## EXERCISE AIM
Write the listing below out again exactly, dropping the images.

## DATA PROVIDED

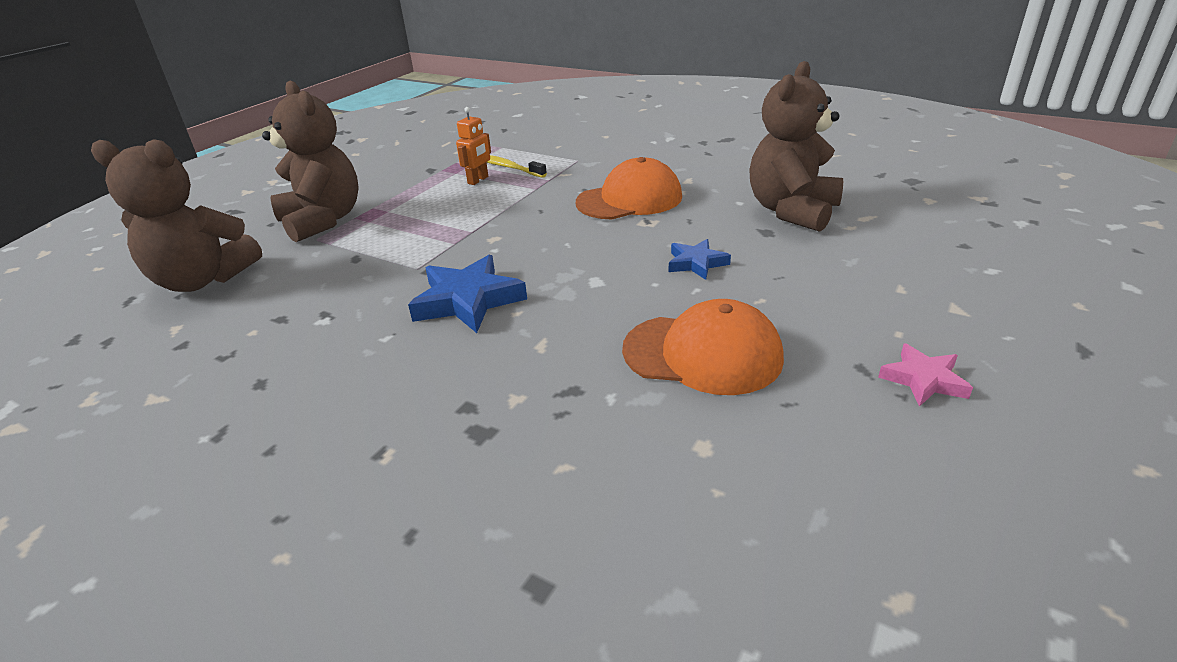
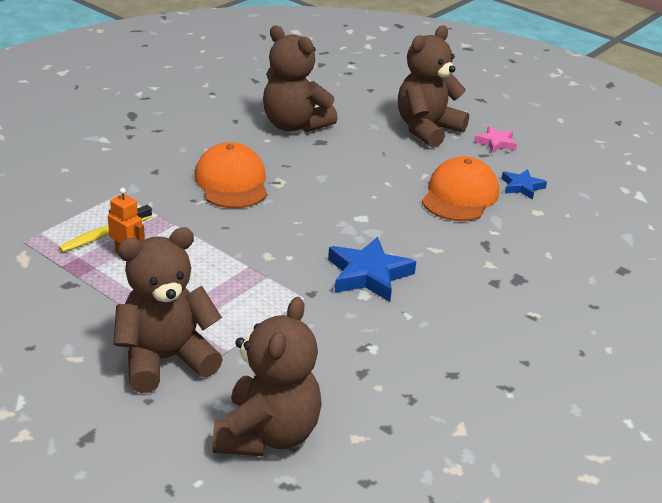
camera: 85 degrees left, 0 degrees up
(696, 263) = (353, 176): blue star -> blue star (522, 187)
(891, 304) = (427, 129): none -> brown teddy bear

## WRITTEN RESPONSE
camera: 85 degrees left, 0 degrees up
(696, 263) = (353, 176): blue star -> blue star (522, 187)
(891, 304) = (427, 129): none -> brown teddy bear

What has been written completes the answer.